Material for the task
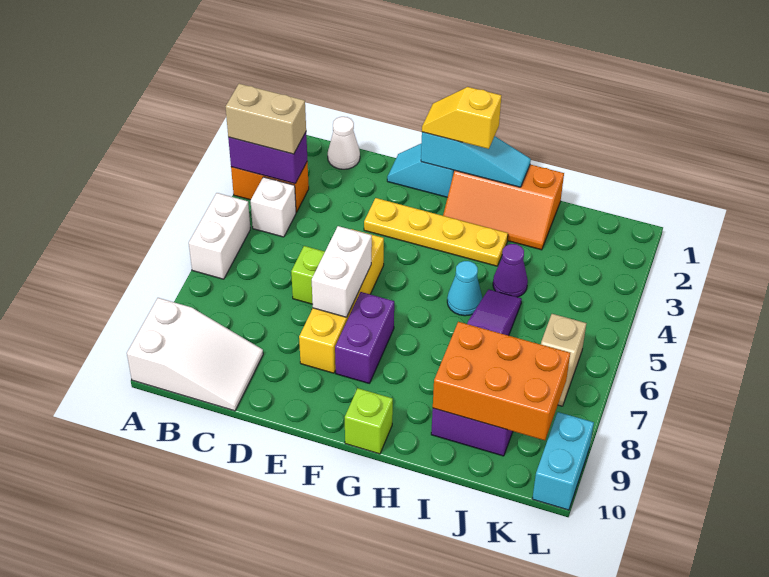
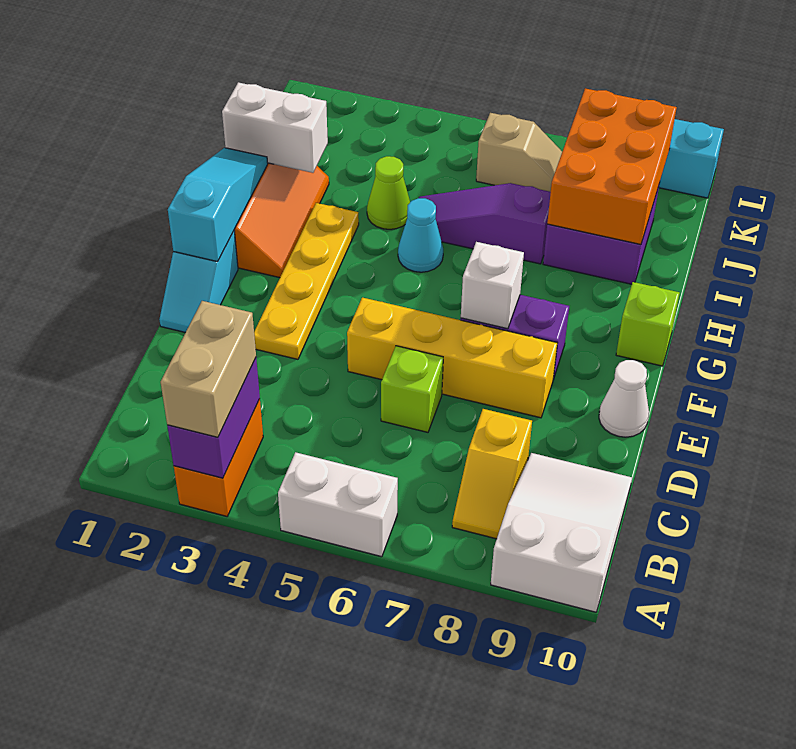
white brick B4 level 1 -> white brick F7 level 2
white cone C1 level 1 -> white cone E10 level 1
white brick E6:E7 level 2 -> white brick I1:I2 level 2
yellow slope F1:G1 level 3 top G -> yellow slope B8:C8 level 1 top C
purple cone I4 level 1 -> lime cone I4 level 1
==
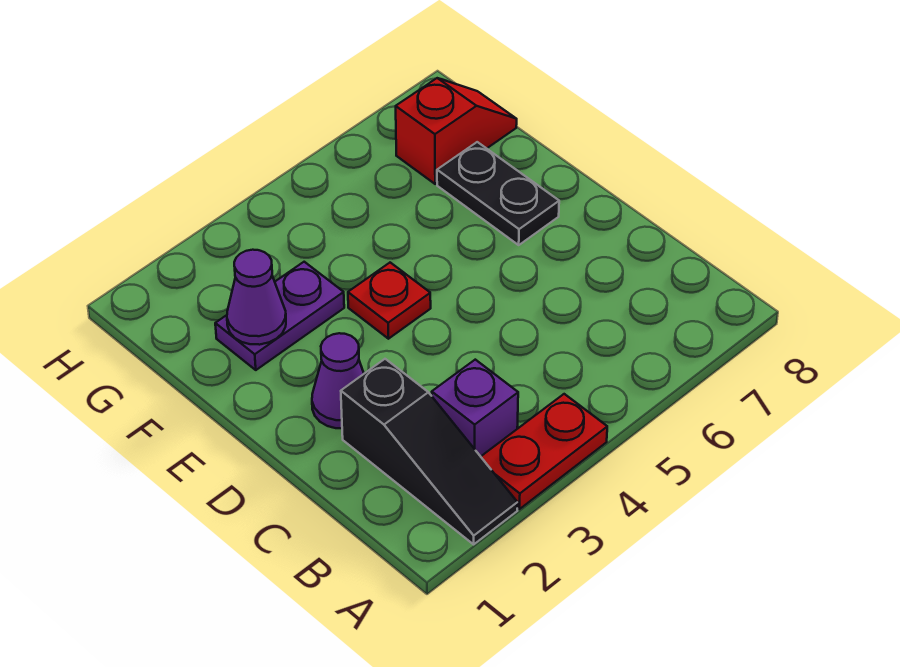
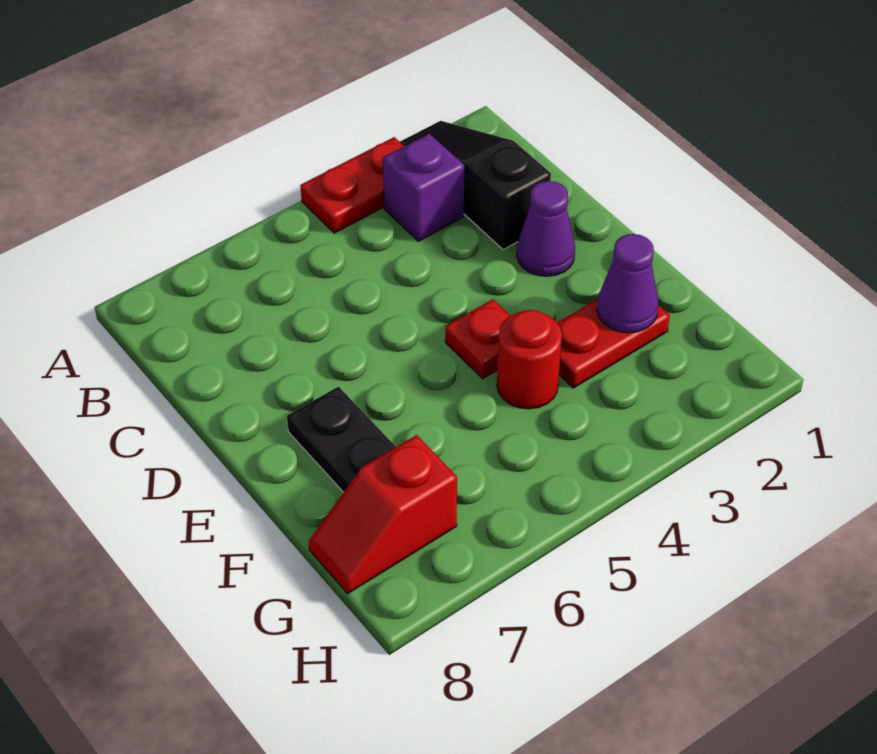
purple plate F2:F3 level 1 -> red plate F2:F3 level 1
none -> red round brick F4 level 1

Work required
Reproduce verbatim only the segment of the listing bounded by the line containing "yellow slope F1:G1" and the line containing "purple cone I4", with both boundary lines included.

Exercise response
yellow slope F1:G1 level 3 top G -> yellow slope B8:C8 level 1 top C
purple cone I4 level 1 -> lime cone I4 level 1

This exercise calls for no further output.